Activity:
Setting pictures aside, output exactly the lines from the start of the records to the line with "(614, 127) = (866, 487): black", that line included.
::::
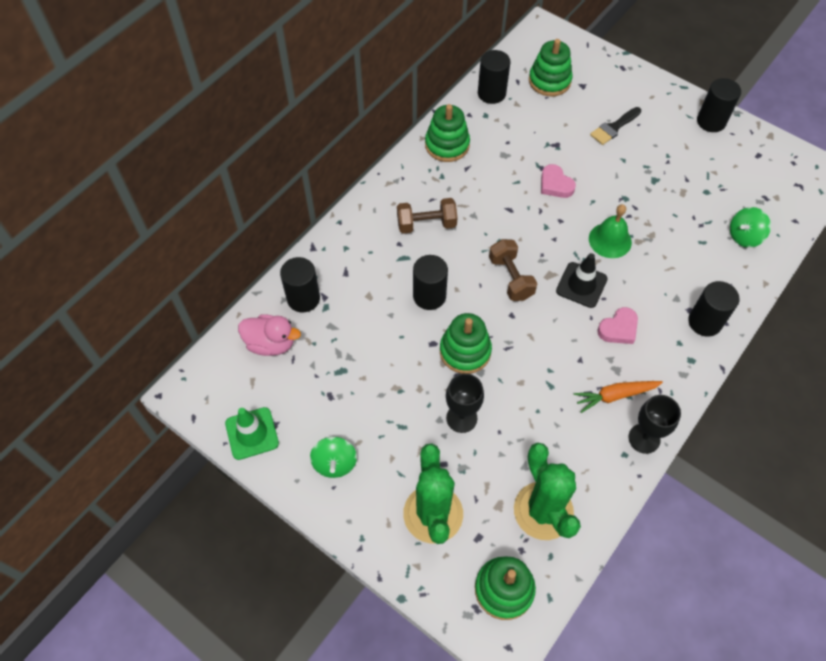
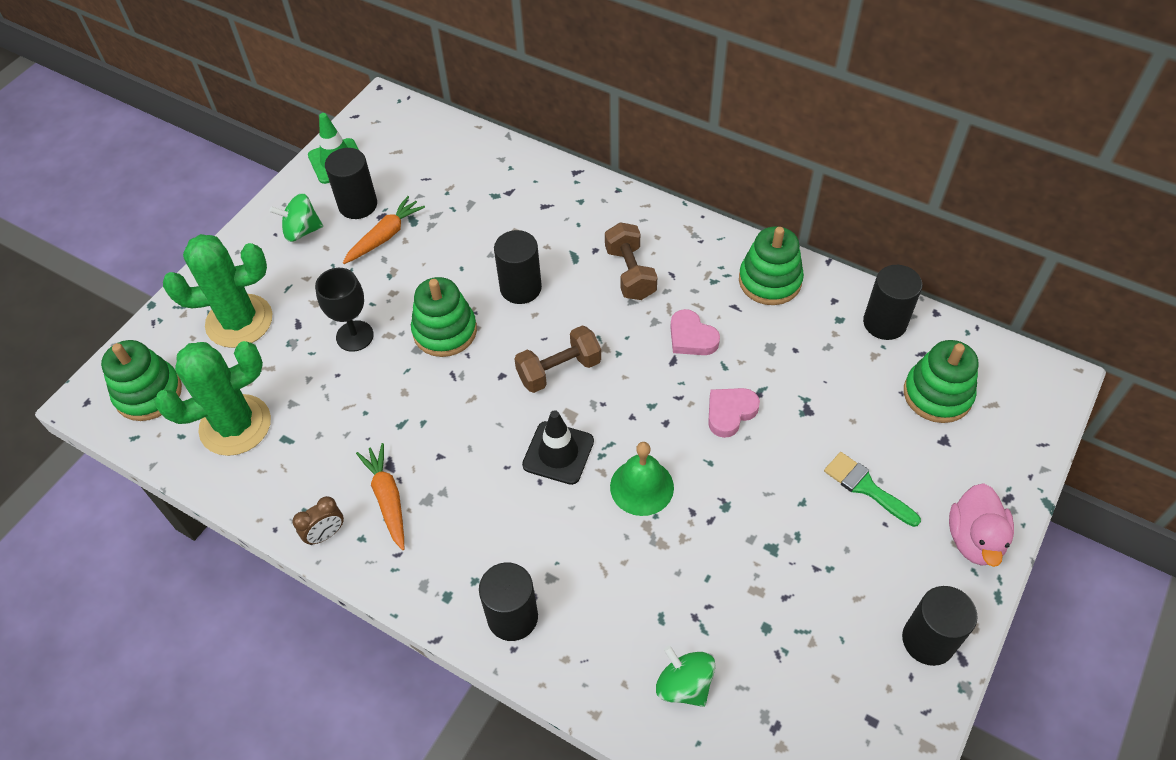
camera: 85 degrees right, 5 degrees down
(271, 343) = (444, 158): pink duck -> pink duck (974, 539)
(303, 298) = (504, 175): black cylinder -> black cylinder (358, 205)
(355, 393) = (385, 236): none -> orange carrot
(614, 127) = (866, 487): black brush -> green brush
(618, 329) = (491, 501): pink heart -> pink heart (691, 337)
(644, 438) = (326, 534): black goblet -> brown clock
::::
Finished task:
camera: 85 degrees right, 5 degrees down
(271, 343) = (444, 158): pink duck -> pink duck (974, 539)
(303, 298) = (504, 175): black cylinder -> black cylinder (358, 205)
(355, 393) = (385, 236): none -> orange carrot
(614, 127) = (866, 487): black brush -> green brush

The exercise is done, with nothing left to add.